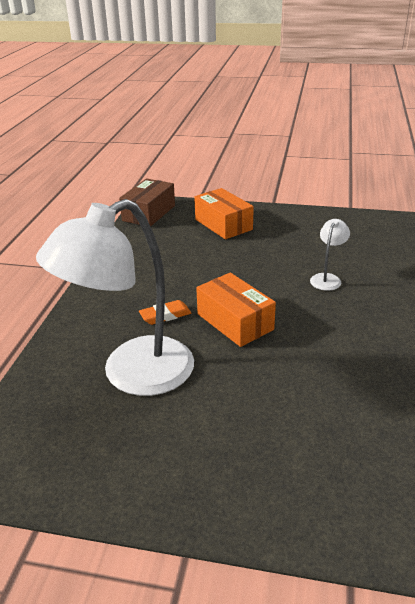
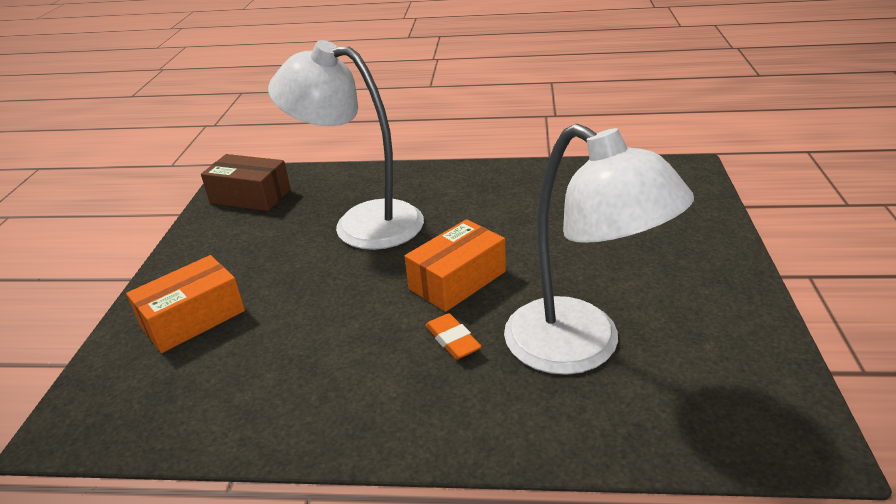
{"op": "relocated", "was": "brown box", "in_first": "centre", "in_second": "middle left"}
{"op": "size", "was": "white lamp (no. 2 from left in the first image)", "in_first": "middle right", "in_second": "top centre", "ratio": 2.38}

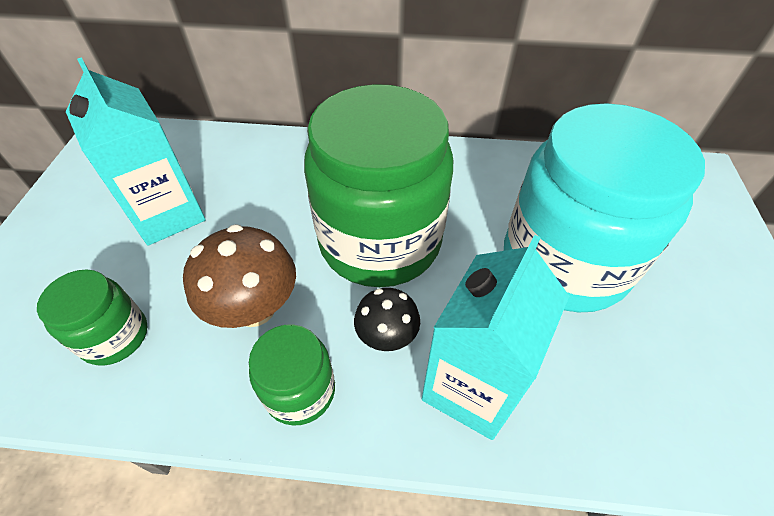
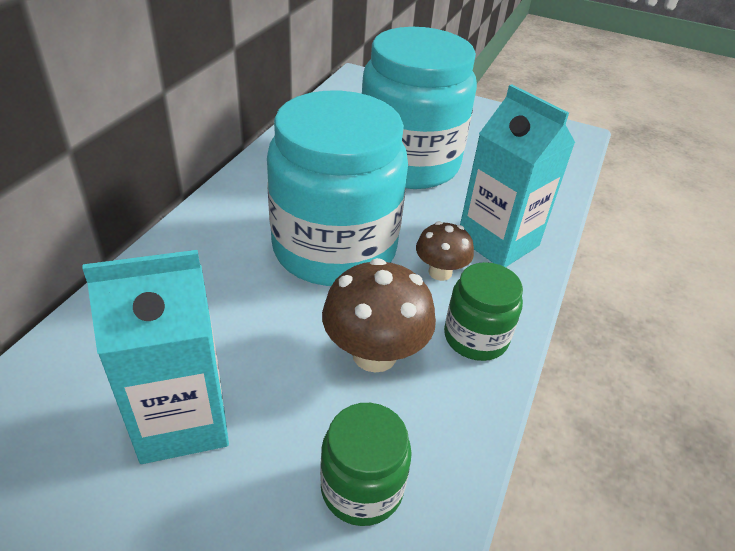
{"op": "colour", "was": "green jar (no. 3 from left)", "now": "turquoise jar (no. 1 from left)", "in_first": "centre", "in_second": "centre"}
{"op": "colour", "was": "black mushroom", "now": "brown mushroom (no. 2 from left)", "in_first": "centre", "in_second": "centre"}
·····
Exercise description:
All lines of the material that contain the string "middle" are to be copied.

Result of this task:
{"op": "relocated", "was": "brown box", "in_first": "centre", "in_second": "middle left"}
{"op": "size", "was": "white lamp (no. 2 from left in the first image)", "in_first": "middle right", "in_second": "top centre", "ratio": 2.38}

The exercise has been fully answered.